● **Your task**
Starting at the line that contains "The point at" and ending at the last of the entries, express each line as a string in a JSON list, one string per line. Leave out blank lines and pictures.

Stored items:
=======

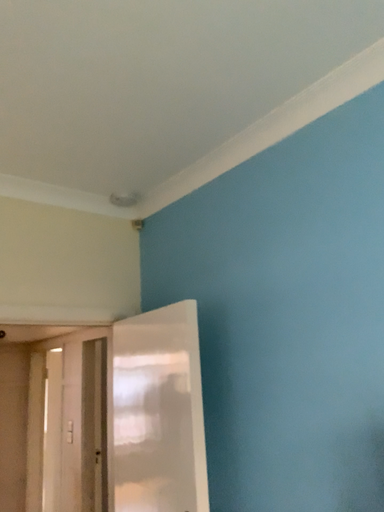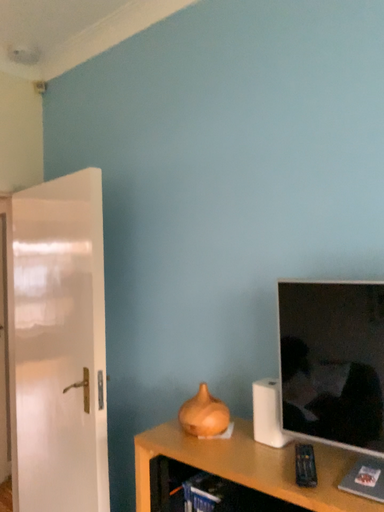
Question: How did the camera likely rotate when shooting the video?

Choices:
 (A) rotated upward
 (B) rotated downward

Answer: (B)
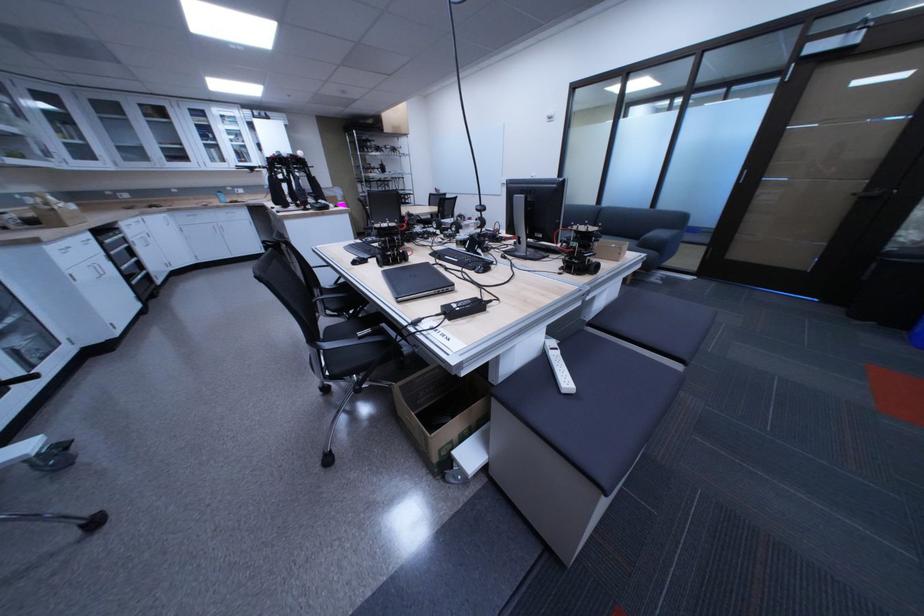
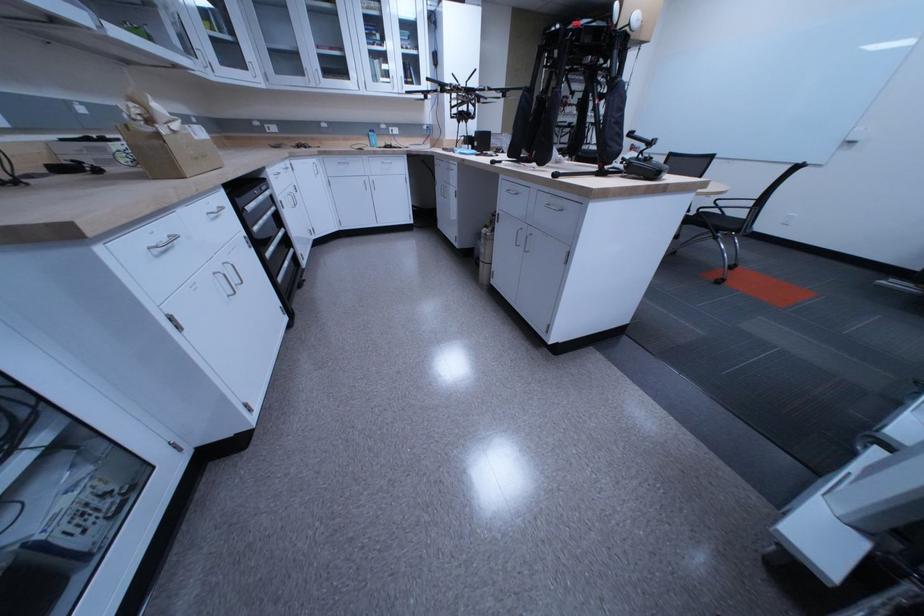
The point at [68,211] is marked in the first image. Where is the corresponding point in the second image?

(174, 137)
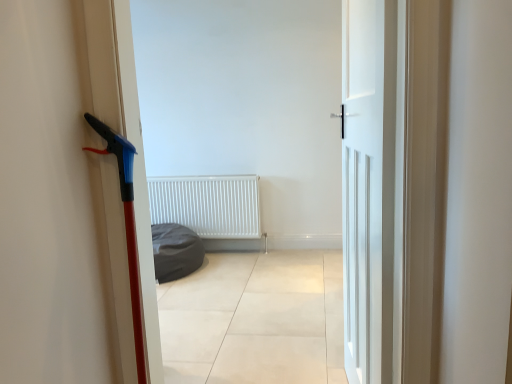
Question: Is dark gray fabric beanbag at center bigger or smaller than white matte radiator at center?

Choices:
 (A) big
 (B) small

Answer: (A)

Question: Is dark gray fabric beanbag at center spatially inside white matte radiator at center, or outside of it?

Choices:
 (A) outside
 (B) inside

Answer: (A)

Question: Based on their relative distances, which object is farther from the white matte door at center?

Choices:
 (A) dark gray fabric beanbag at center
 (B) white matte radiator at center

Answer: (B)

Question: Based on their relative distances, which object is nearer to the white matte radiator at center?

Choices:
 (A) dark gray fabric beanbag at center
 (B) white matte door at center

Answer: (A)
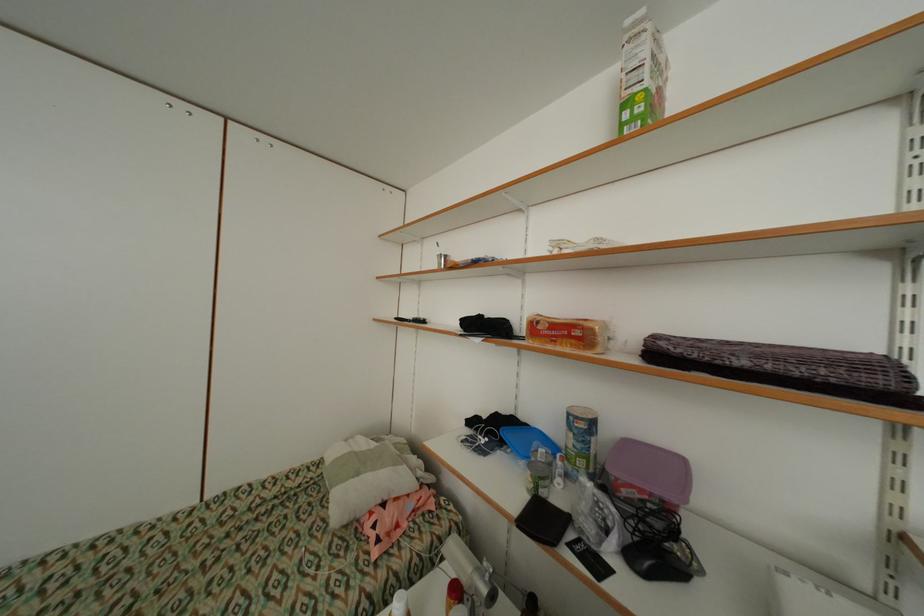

=======

● **Your response**
[
  "The point at [68,211] is marked in the first image. Where is the corresponding point in the second image?",
  "(174, 137)",
  "Question: Is dark gray fabric beanbag at center bigger or smaller than white matte radiator at center?",
  "Choices:",
  " (A) big",
  " (B) small",
  "Answer: (A)",
  "Question: Is dark gray fabric beanbag at center spatially inside white matte radiator at center, or outside of it?",
  "Choices:",
  " (A) outside",
  " (B) inside",
  "Answer: (A)",
  "Question: Based on their relative distances, which object is farther from the white matte door at center?",
  "Choices:",
  " (A) dark gray fabric beanbag at center",
  " (B) white matte radiator at center",
  "Answer: (B)",
  "Question: Based on their relative distances, which object is nearer to the white matte radiator at center?",
  "Choices:",
  " (A) dark gray fabric beanbag at center",
  " (B) white matte door at center",
  "Answer: (A)"
]